#### [What you have to do]
Copy every row below word for word, leaving out the pictures.

━━━━━━

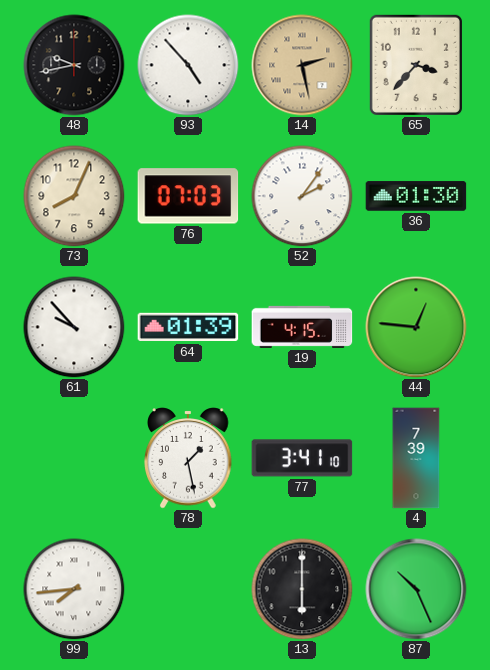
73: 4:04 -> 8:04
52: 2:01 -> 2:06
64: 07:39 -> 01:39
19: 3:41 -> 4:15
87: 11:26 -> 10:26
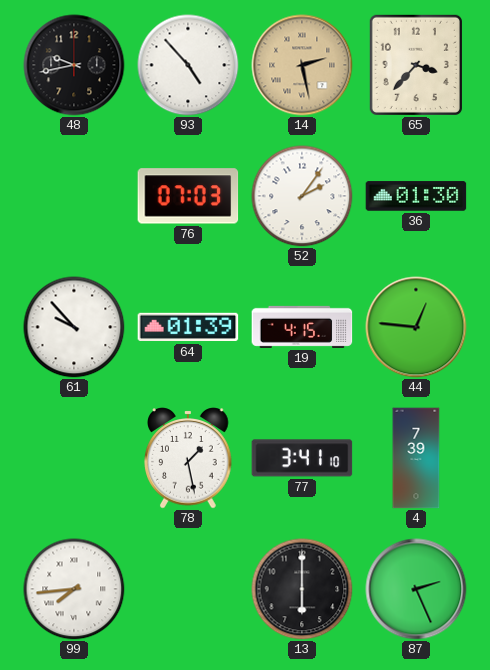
73: 8:04 -> none
87: 10:26 -> 2:26
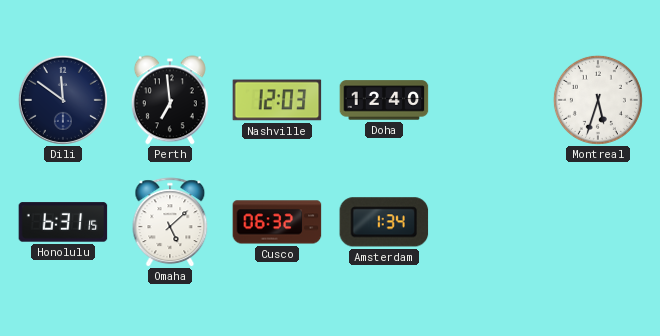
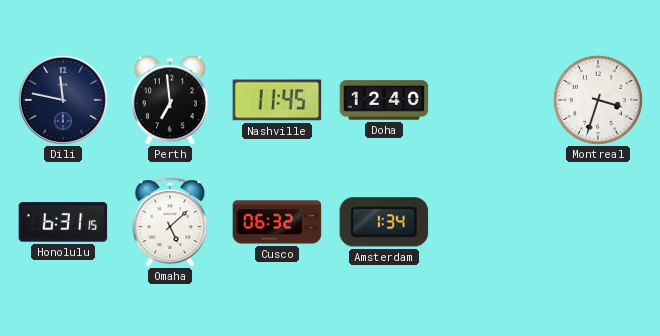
Dili: 11:51 -> 11:47
Nashville: 12:03 -> 11:45
Montreal: 5:33 -> 3:33
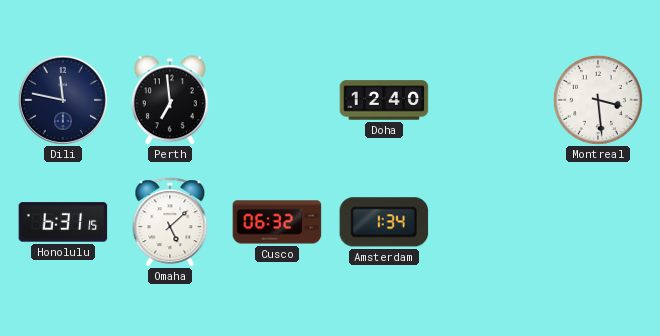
Nashville: 11:45 -> none
Montreal: 3:33 -> 3:29
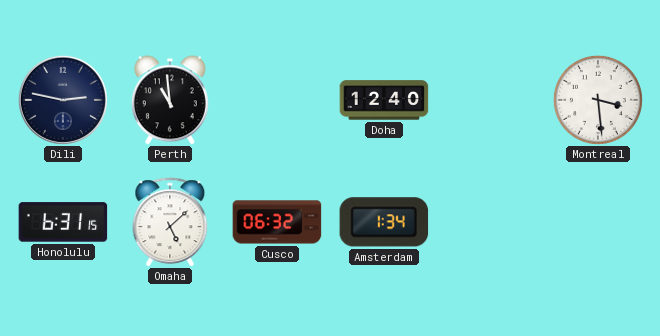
Dili: 11:47 -> 2:47
Perth: 6:59 -> 10:59
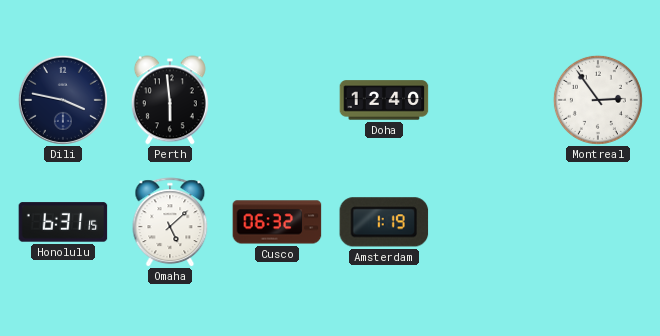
Dili: 2:47 -> 3:47
Perth: 10:59 -> 5:59
Montreal: 3:29 -> 2:54
Amsterdam: 1:34 -> 1:19
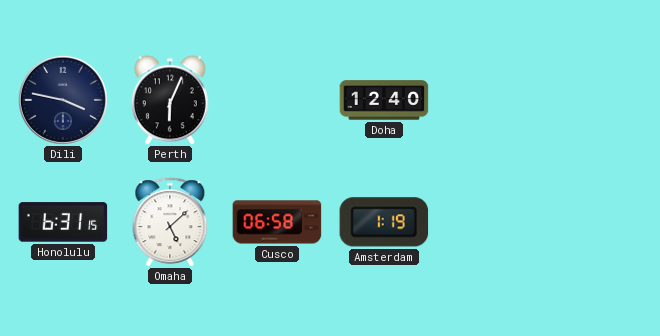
Perth: 5:59 -> 6:04
Montreal: 2:54 -> none
Cusco: 06:32 -> 06:58
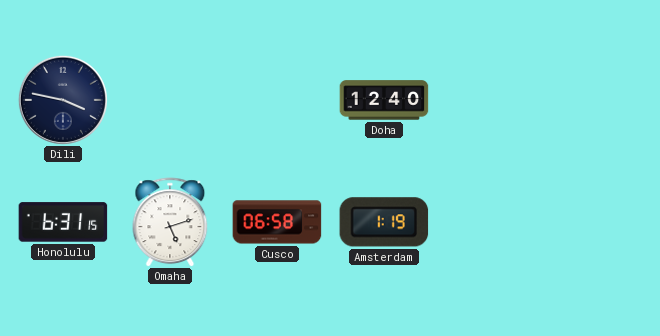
Perth: 6:04 -> none
Omaha: 5:08 -> 5:12
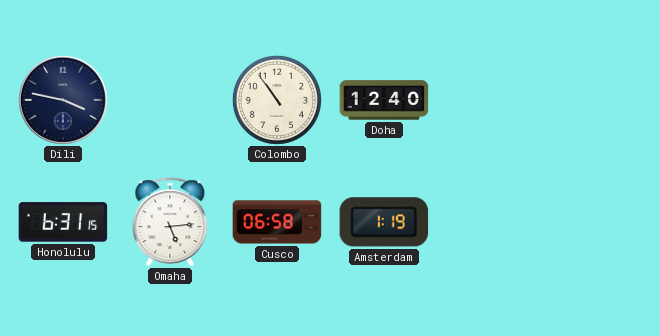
Colombo: none -> 10:54
Omaha: 5:12 -> 5:14
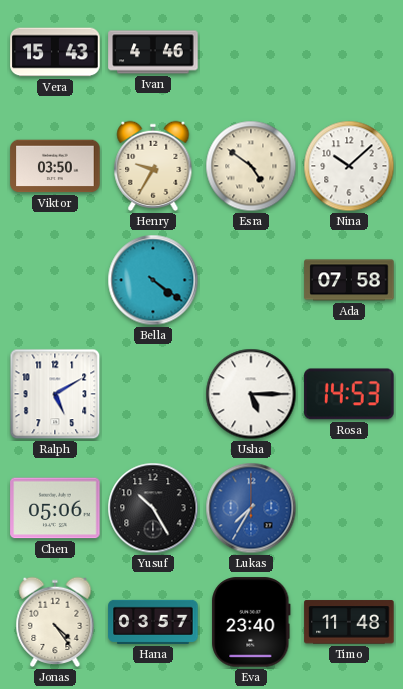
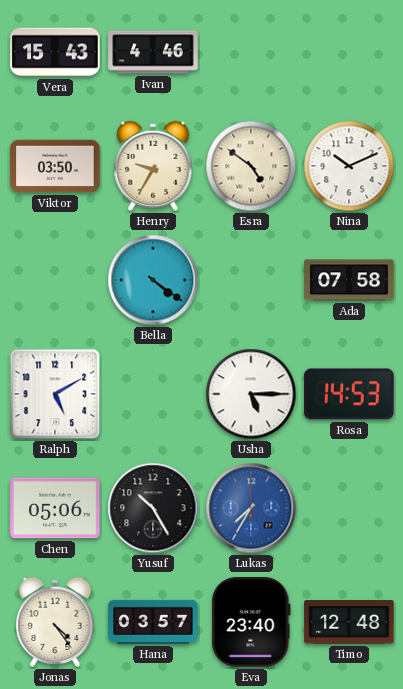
Nina: 10:08 -> 10:11
Timo: 11:48 -> 12:48
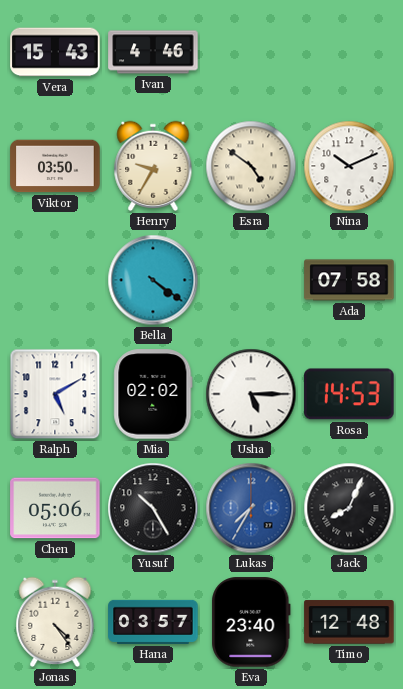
Mia: none -> 02:02
Jack: none -> 8:04
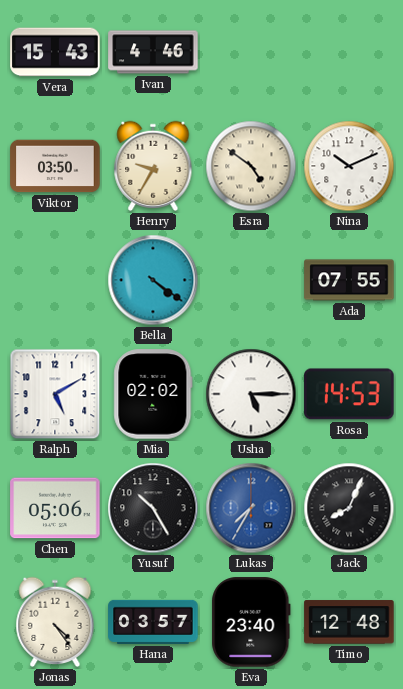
Ada: 07:58 -> 07:55
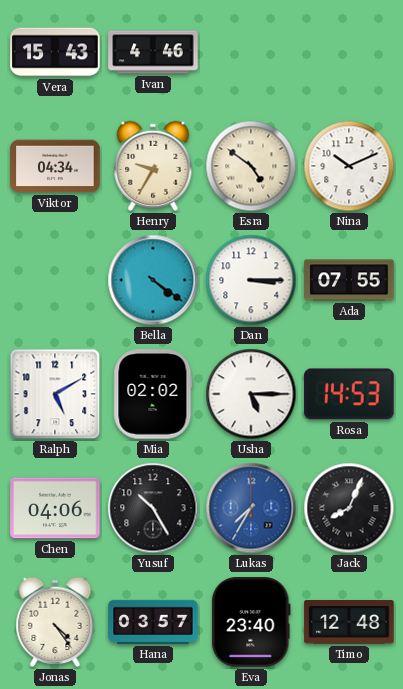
Viktor: 03:50 -> 04:34
Dan: none -> 3:15
Chen: 05:06 -> 04:06
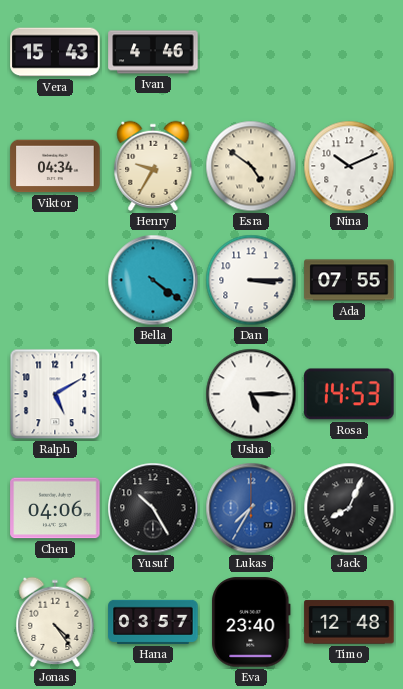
Mia: 02:02 -> none
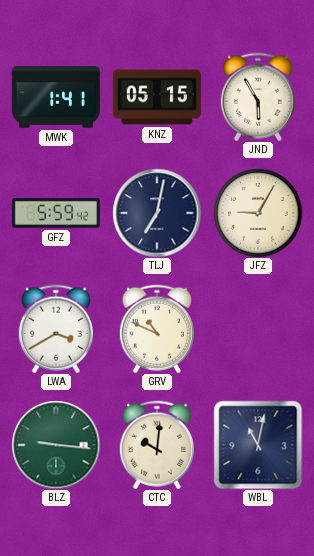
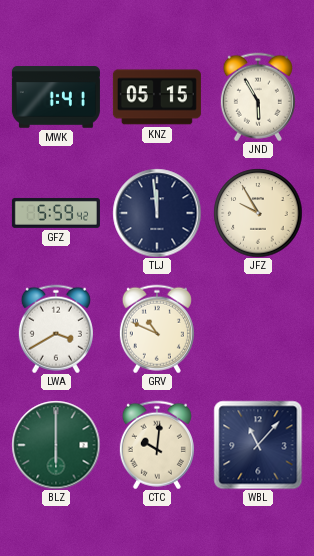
TLJ: 7:02 -> 11:59
JFZ: 9:05 -> 9:55
BLZ: 9:16 -> 6:00
WBL: 11:02 -> 11:07
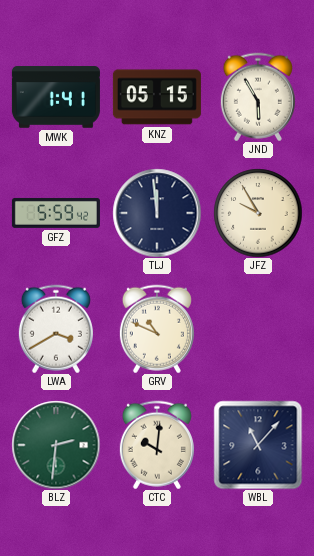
BLZ: 6:00 -> 2:31
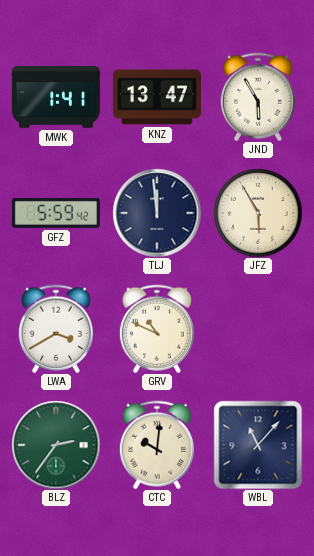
KNZ: 05:15 -> 13:47
JFZ: 9:55 -> 5:55
BLZ: 2:31 -> 2:36
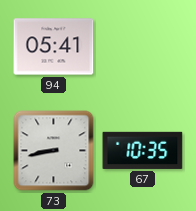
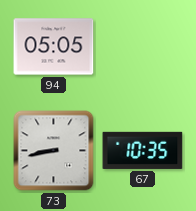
94: 05:41 -> 05:05
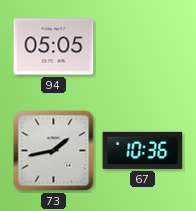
73: 8:43 -> 1:43
67: 10:35 -> 10:36
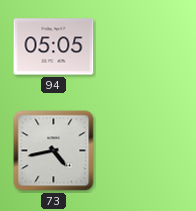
73: 1:43 -> 4:43
67: 10:36 -> none
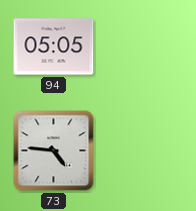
73: 4:43 -> 4:46
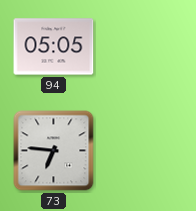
73: 4:46 -> 6:46
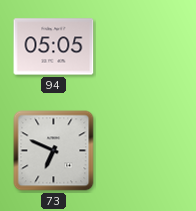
73: 6:46 -> 6:49
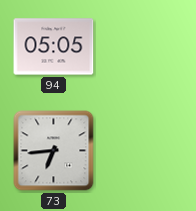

━━━━━━

#### [Solution to this problem]
73: 4:04 -> 8:04
52: 2:01 -> 2:06
64: 07:39 -> 01:39
19: 3:41 -> 4:15
87: 11:26 -> 10:26
73: 8:04 -> none
87: 10:26 -> 2:26
Dili: 11:51 -> 11:47
Nashville: 12:03 -> 11:45
Montreal: 5:33 -> 3:33
Nashville: 11:45 -> none
Montreal: 3:33 -> 3:29
Dili: 11:47 -> 2:47
Perth: 6:59 -> 10:59
Dili: 2:47 -> 3:47
Perth: 10:59 -> 5:59
Montreal: 3:29 -> 2:54
Amsterdam: 1:34 -> 1:19
Perth: 5:59 -> 6:04
Montreal: 2:54 -> none
Cusco: 06:32 -> 06:58
Perth: 6:04 -> none
Omaha: 5:08 -> 5:12
Colombo: none -> 10:54
Omaha: 5:12 -> 5:14
Nina: 10:08 -> 10:11
Timo: 11:48 -> 12:48
Mia: none -> 02:02
Jack: none -> 8:04
Ada: 07:58 -> 07:55
Viktor: 03:50 -> 04:34
Dan: none -> 3:15
Chen: 05:06 -> 04:06
Mia: 02:02 -> none
TLJ: 7:02 -> 11:59
JFZ: 9:05 -> 9:55
BLZ: 9:16 -> 6:00
WBL: 11:02 -> 11:07
BLZ: 6:00 -> 2:31
KNZ: 05:15 -> 13:47
JFZ: 9:55 -> 5:55
BLZ: 2:31 -> 2:36
94: 05:41 -> 05:05
73: 8:43 -> 1:43
67: 10:35 -> 10:36
73: 1:43 -> 4:43
67: 10:36 -> none
73: 4:43 -> 4:46
73: 4:46 -> 6:46
73: 6:46 -> 6:49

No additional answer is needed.